What is being asked: Below are the entries. Transcribe exactly the lines from the one with "BARO1 pin SDA: D21 -> RX2" through the one with "RGB2 pin R: D4 -> D21", ends included, and leave out all others.

Data for processing:
- - -

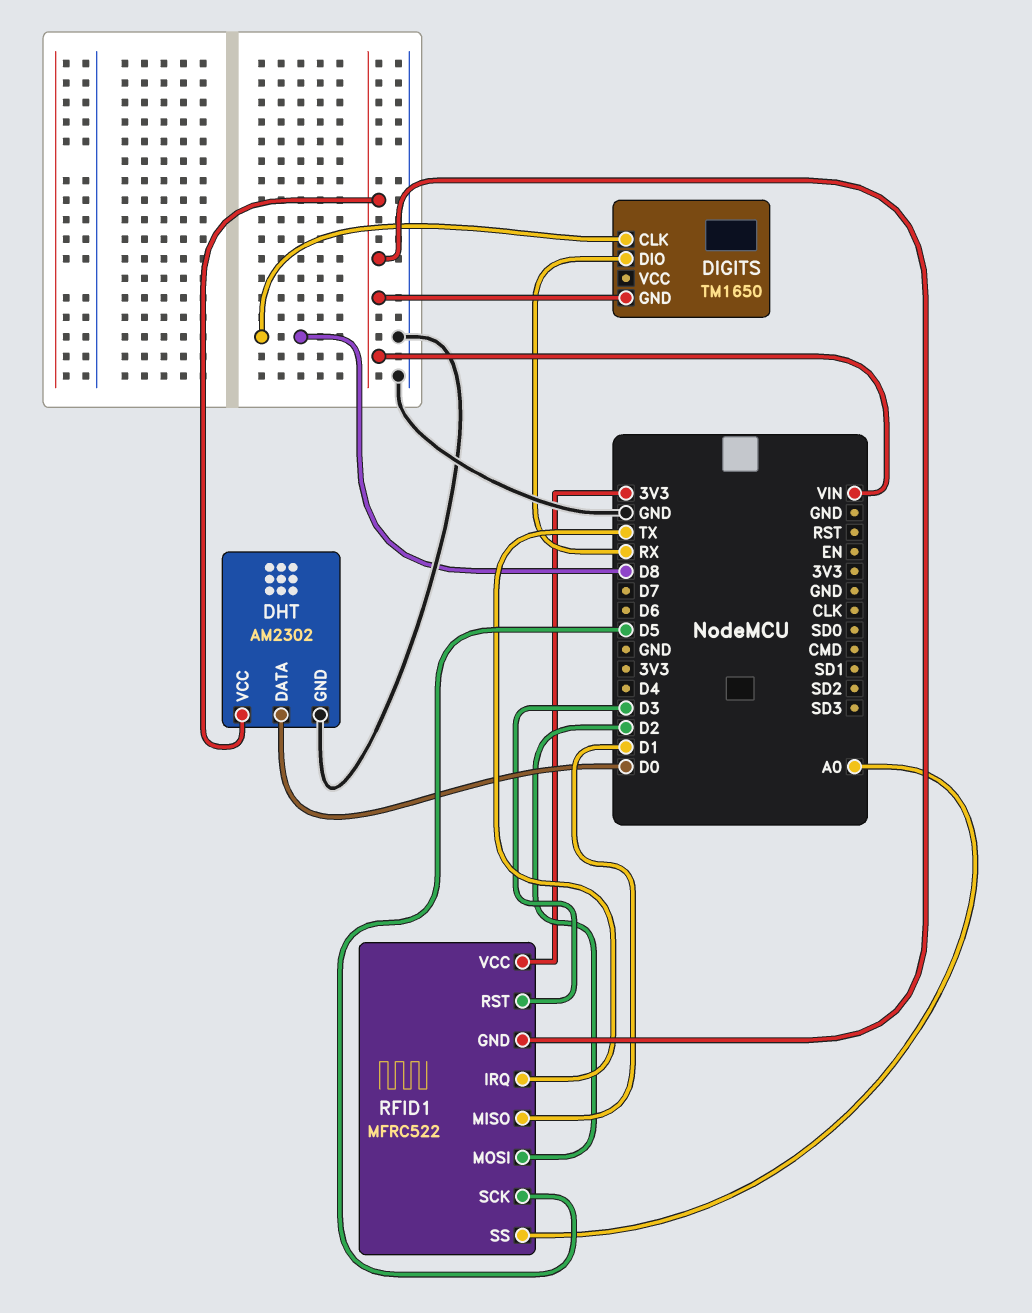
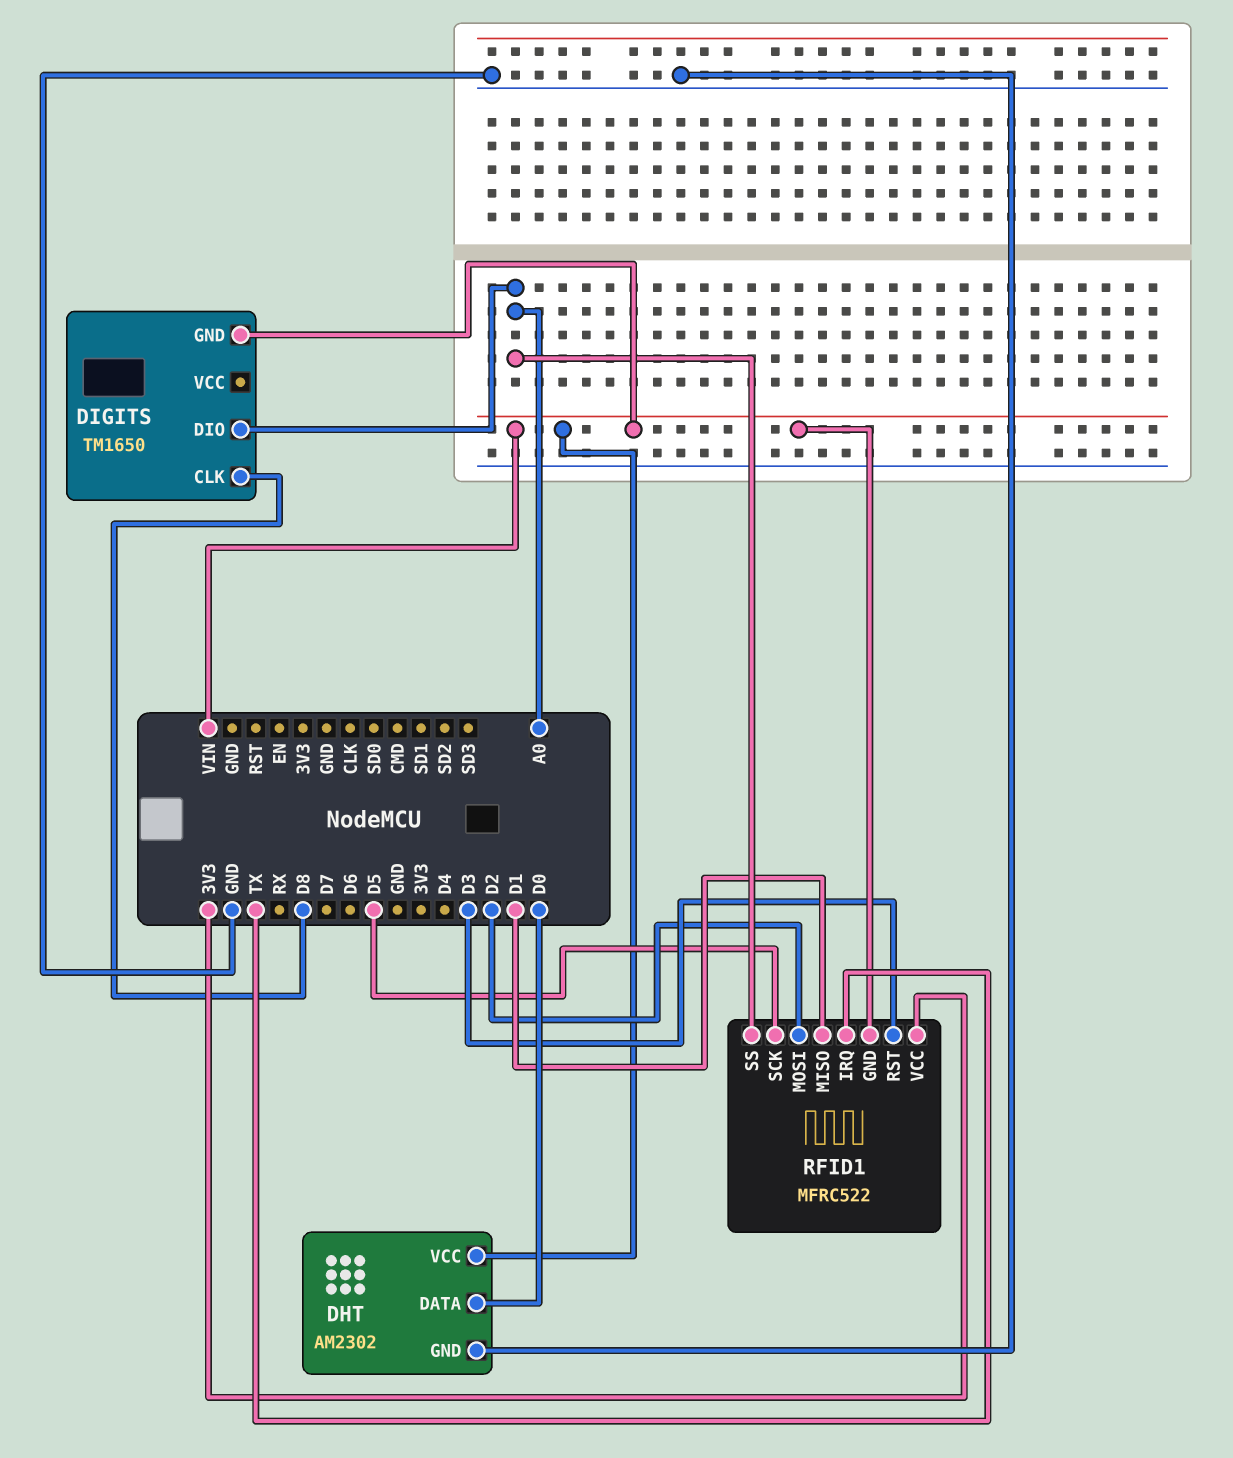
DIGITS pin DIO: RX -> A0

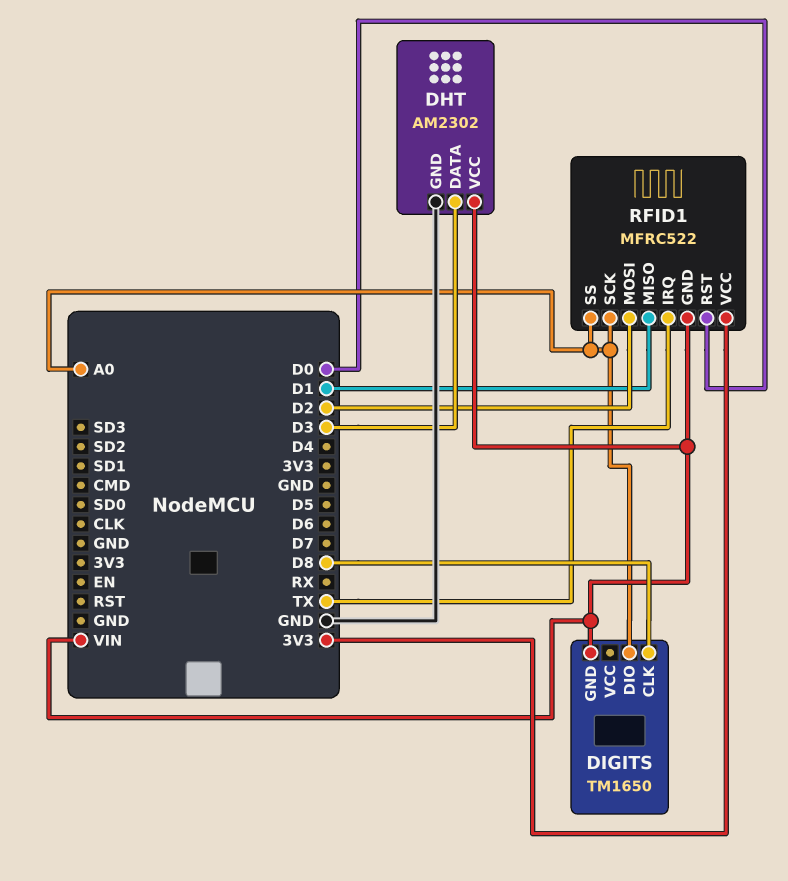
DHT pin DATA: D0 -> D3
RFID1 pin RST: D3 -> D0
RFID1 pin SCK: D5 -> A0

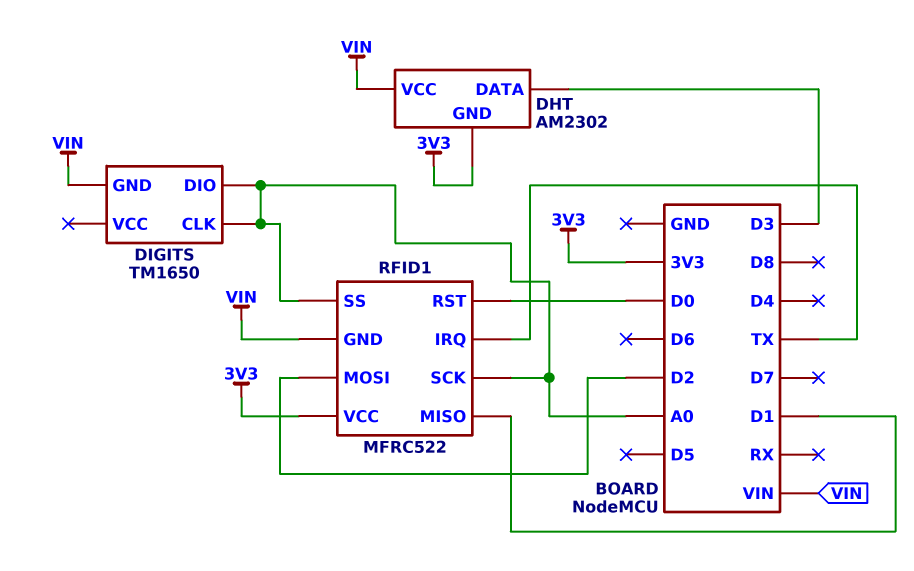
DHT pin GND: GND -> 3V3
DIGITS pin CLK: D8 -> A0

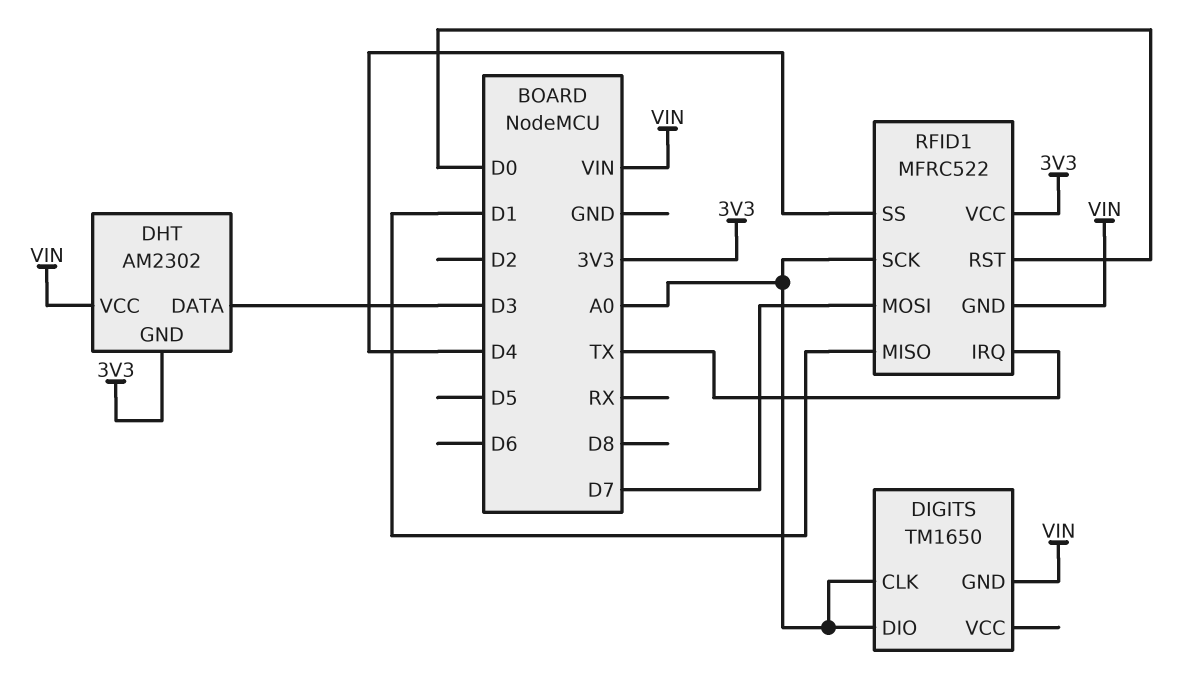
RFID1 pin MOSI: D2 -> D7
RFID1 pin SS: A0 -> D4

- - -

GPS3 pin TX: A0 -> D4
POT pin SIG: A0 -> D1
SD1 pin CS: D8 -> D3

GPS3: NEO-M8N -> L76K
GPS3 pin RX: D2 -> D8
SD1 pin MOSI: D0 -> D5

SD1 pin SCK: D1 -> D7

- - -

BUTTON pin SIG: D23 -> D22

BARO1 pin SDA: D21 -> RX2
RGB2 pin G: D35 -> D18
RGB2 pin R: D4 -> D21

- - -

Answer for this exercise:
BARO1 pin SDA: D21 -> RX2
RGB2 pin G: D35 -> D18
RGB2 pin R: D4 -> D21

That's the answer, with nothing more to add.